(Listed entries begins)
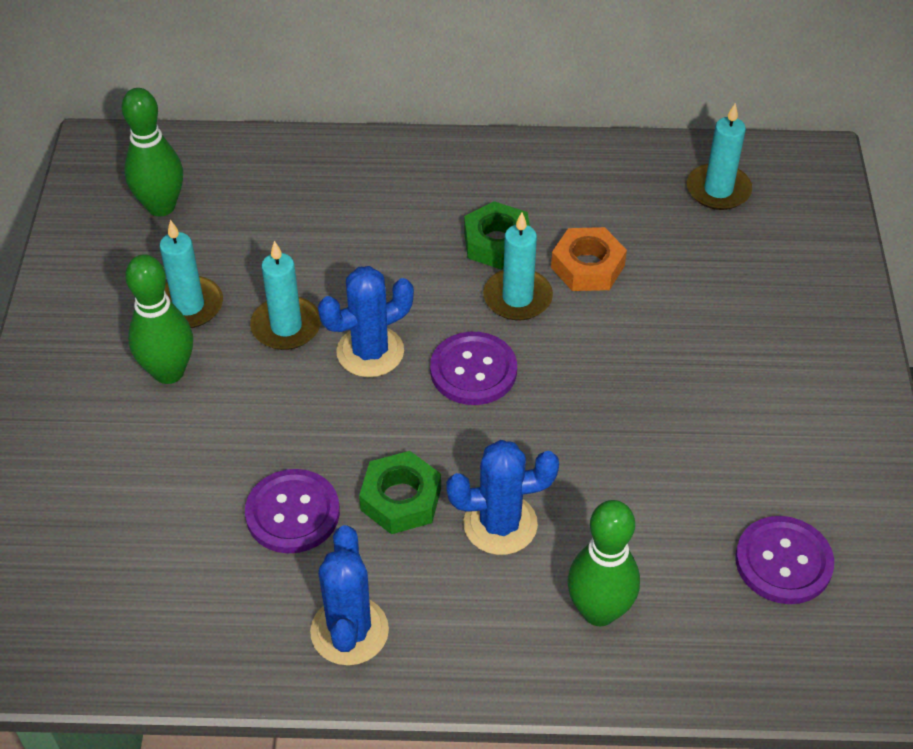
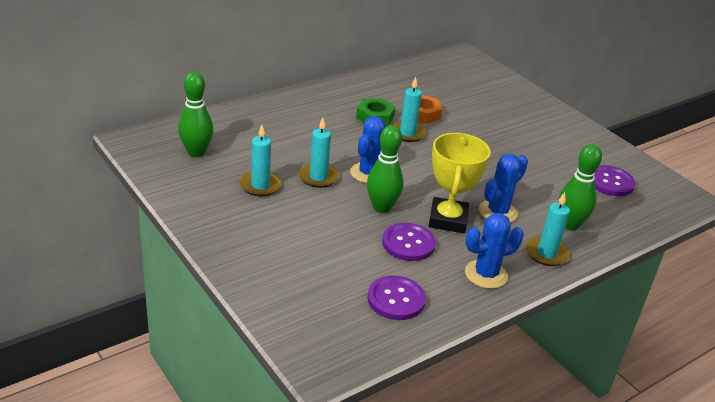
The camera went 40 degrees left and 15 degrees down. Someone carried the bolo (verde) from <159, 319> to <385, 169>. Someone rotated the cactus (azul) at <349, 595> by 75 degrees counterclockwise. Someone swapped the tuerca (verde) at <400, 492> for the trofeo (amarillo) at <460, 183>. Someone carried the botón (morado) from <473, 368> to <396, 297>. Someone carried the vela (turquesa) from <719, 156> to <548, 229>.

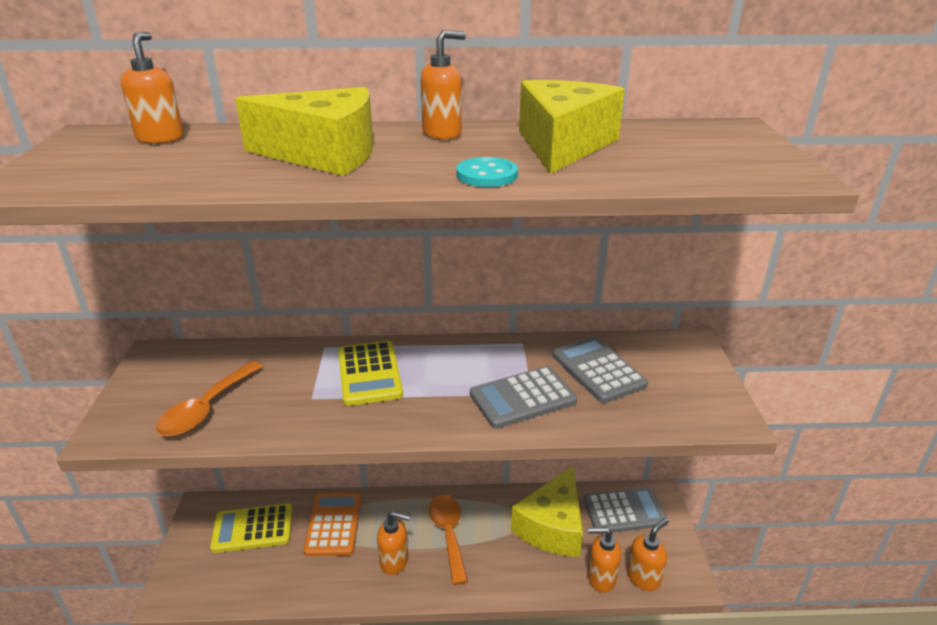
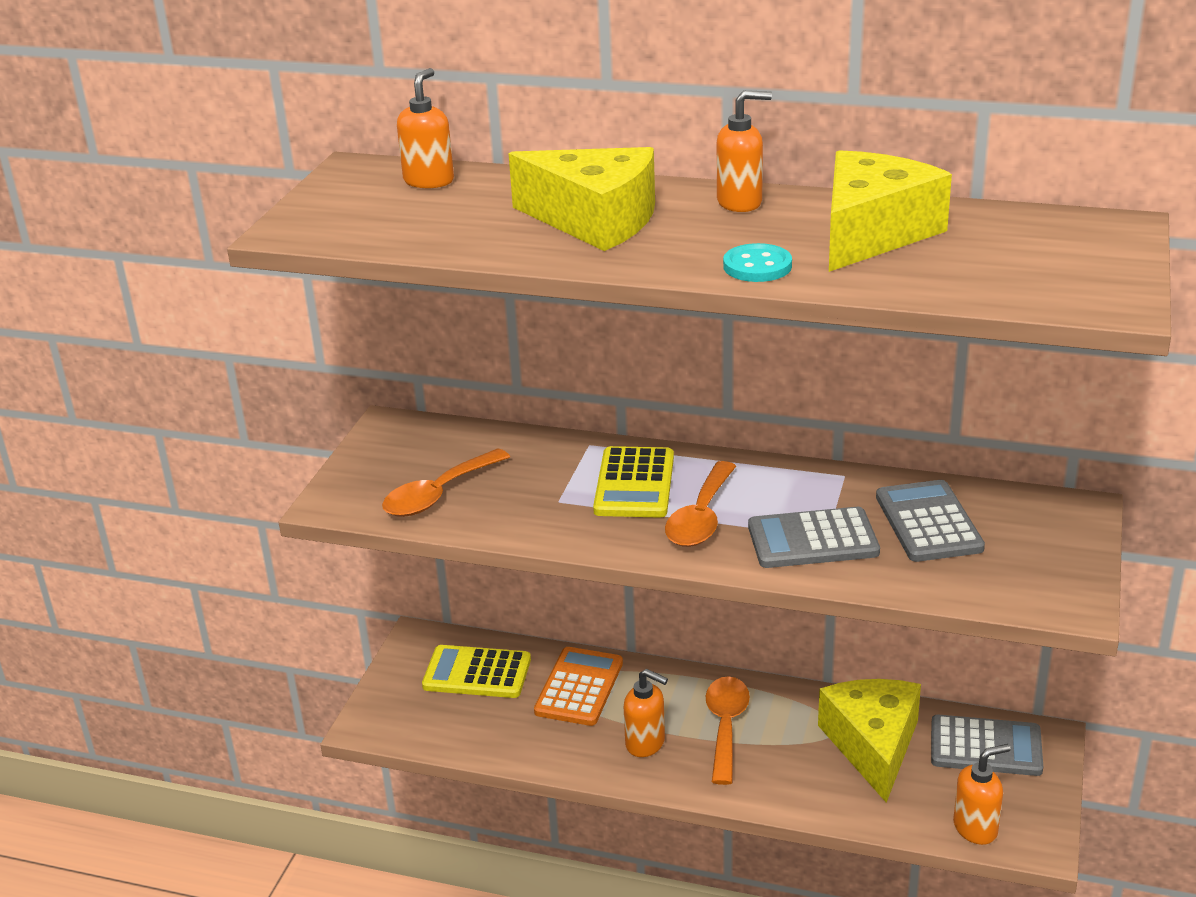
The camera went 20 degrees right and 0 degrees up. Someone rotated the queso (amarillo) at <547, 511> by 135 degrees clockwise. Someone took away the dispensador de jabón (naranja) at <604, 560>. Someone put down the cuchara (naranja) at <700, 504>.

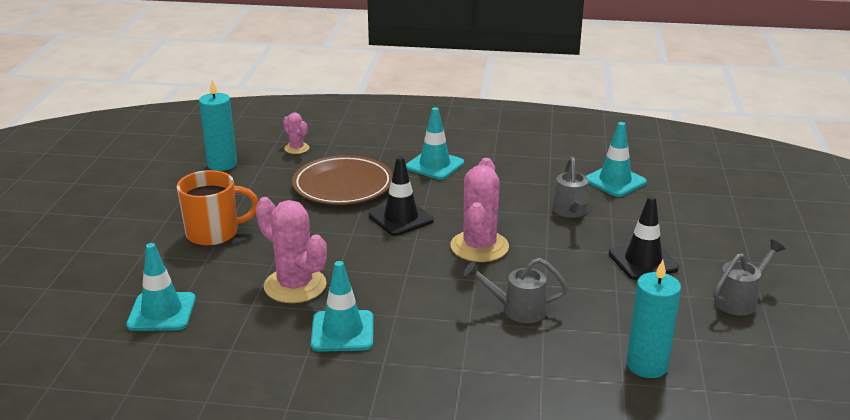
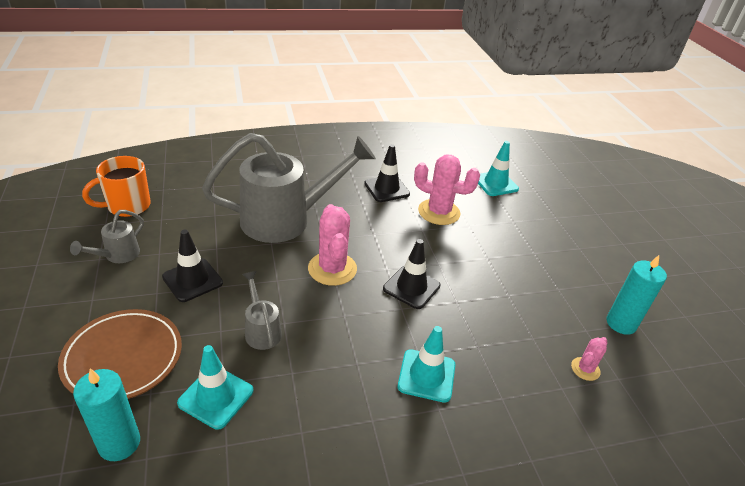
The camera went 155 degrees right and 10 degrees up. Someone carried the taza (naranja) from <218, 208> to <116, 186>. Someone rotated the cactus (rosa) at <296, 133> by 75 degrees counterclockwise. Someone carried the plato (marrón) from <342, 180> to <120, 354>. Someone repainted the cono de tráfico (turquesa) at <342, 306>, which became the cono de tráfico (negro) at <387, 173>. Someone scaled the regadera (gris) at <516, 290> by 2.29. Someone carried the vela (turquesa) from <654, 319> to <106, 414>.

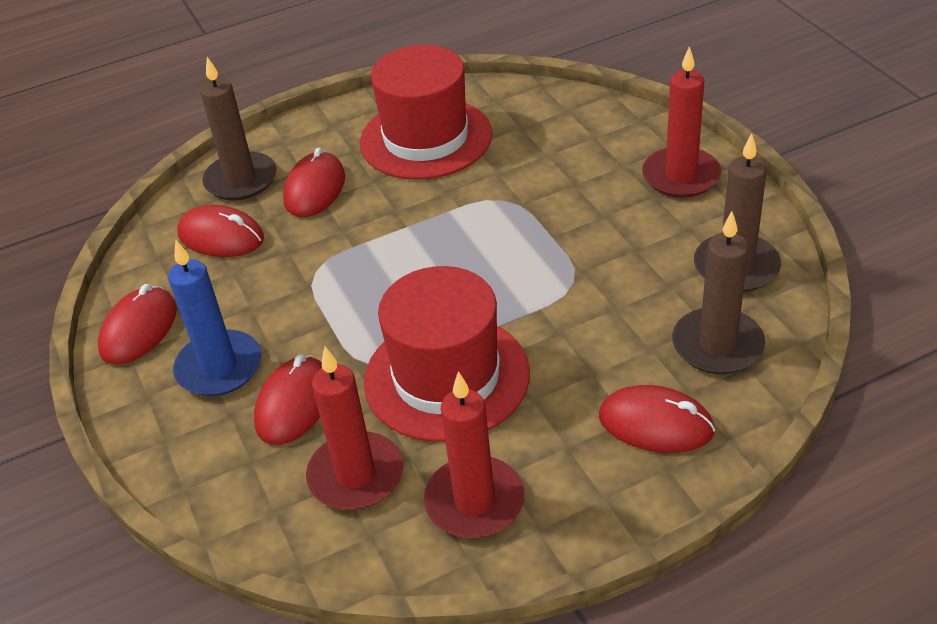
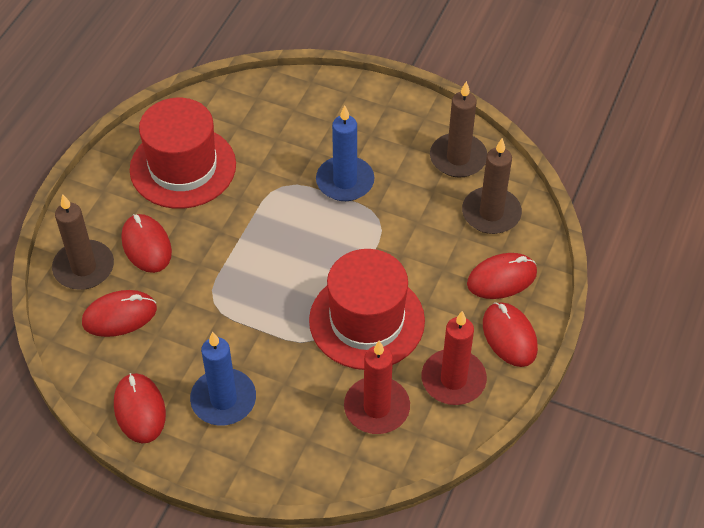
The camera went 45 degrees left and 10 degrees up. Someone carried the ratón (rojo) from <288, 400> to <510, 334>. Someone took away the vela (rojo) at <681, 122>. Someone put down the vela (azul) at <345, 153>.

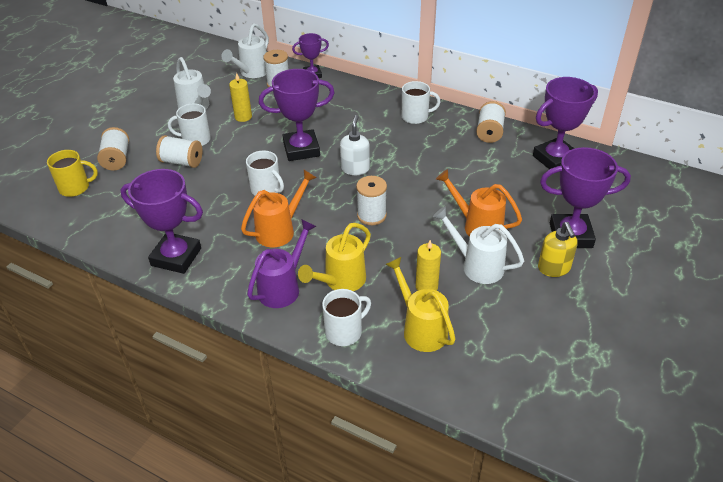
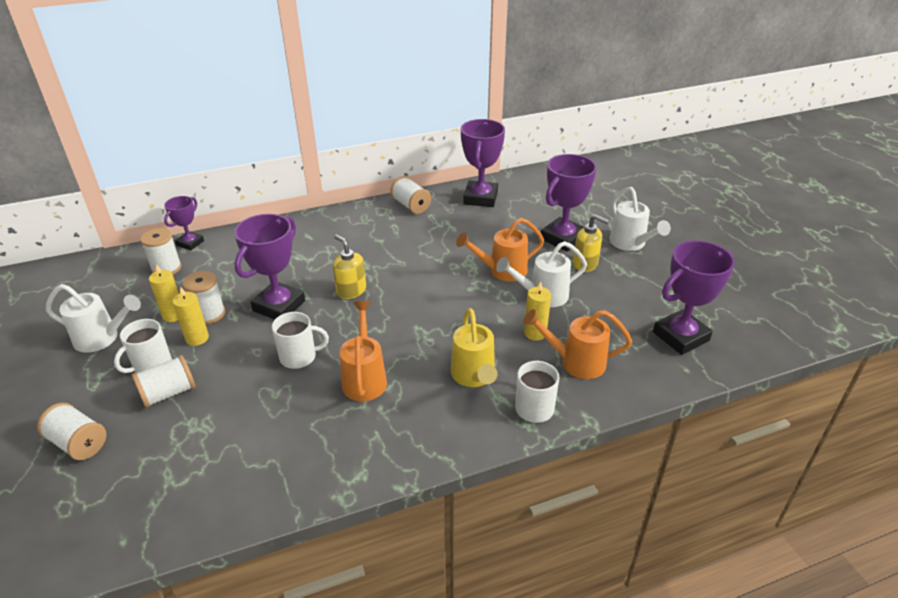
The camera went 50 degrees left and 5 degrees down. Someone took away the taza (amarillo) at <72, 173>. Someone carried the trofeo (morado) from <161, 221> to <694, 298>. Someone carried the regadera (blanco) from <245, 50> to <640, 219>. Someone took away the regadera (morado) at <281, 263>. Someone repainted the dispensador de jabón (blanco) at <355, 145>, which became the dispensador de jabón (amarillo) at <349, 266>. Someone carried the carrete (blanco) from <371, 200> to <203, 297>. Someone repainted the regadera (amarillo) at <420, 304>, which became the regadera (naranja) at <577, 344>. Someone took away the taza (blanco) at <421, 102>. Someone put down the vela (amarillo) at <190, 316>.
(Listed entries ends)
Work order: Every line of the data should be copied as it stands, without the images.

Expected answer:
The camera went 40 degrees left and 15 degrees down. Someone carried the bolo (verde) from <159, 319> to <385, 169>. Someone rotated the cactus (azul) at <349, 595> by 75 degrees counterclockwise. Someone swapped the tuerca (verde) at <400, 492> for the trofeo (amarillo) at <460, 183>. Someone carried the botón (morado) from <473, 368> to <396, 297>. Someone carried the vela (turquesa) from <719, 156> to <548, 229>.

The camera went 20 degrees right and 0 degrees up. Someone rotated the queso (amarillo) at <547, 511> by 135 degrees clockwise. Someone took away the dispensador de jabón (naranja) at <604, 560>. Someone put down the cuchara (naranja) at <700, 504>.

The camera went 155 degrees right and 10 degrees up. Someone carried the taza (naranja) from <218, 208> to <116, 186>. Someone rotated the cactus (rosa) at <296, 133> by 75 degrees counterclockwise. Someone carried the plato (marrón) from <342, 180> to <120, 354>. Someone repainted the cono de tráfico (turquesa) at <342, 306>, which became the cono de tráfico (negro) at <387, 173>. Someone scaled the regadera (gris) at <516, 290> by 2.29. Someone carried the vela (turquesa) from <654, 319> to <106, 414>.

The camera went 45 degrees left and 10 degrees up. Someone carried the ratón (rojo) from <288, 400> to <510, 334>. Someone took away the vela (rojo) at <681, 122>. Someone put down the vela (azul) at <345, 153>.

The camera went 50 degrees left and 5 degrees down. Someone took away the taza (amarillo) at <72, 173>. Someone carried the trofeo (morado) from <161, 221> to <694, 298>. Someone carried the regadera (blanco) from <245, 50> to <640, 219>. Someone took away the regadera (morado) at <281, 263>. Someone repainted the dispensador de jabón (blanco) at <355, 145>, which became the dispensador de jabón (amarillo) at <349, 266>. Someone carried the carrete (blanco) from <371, 200> to <203, 297>. Someone repainted the regadera (amarillo) at <420, 304>, which became the regadera (naranja) at <577, 344>. Someone took away the taza (blanco) at <421, 102>. Someone put down the vela (amarillo) at <190, 316>.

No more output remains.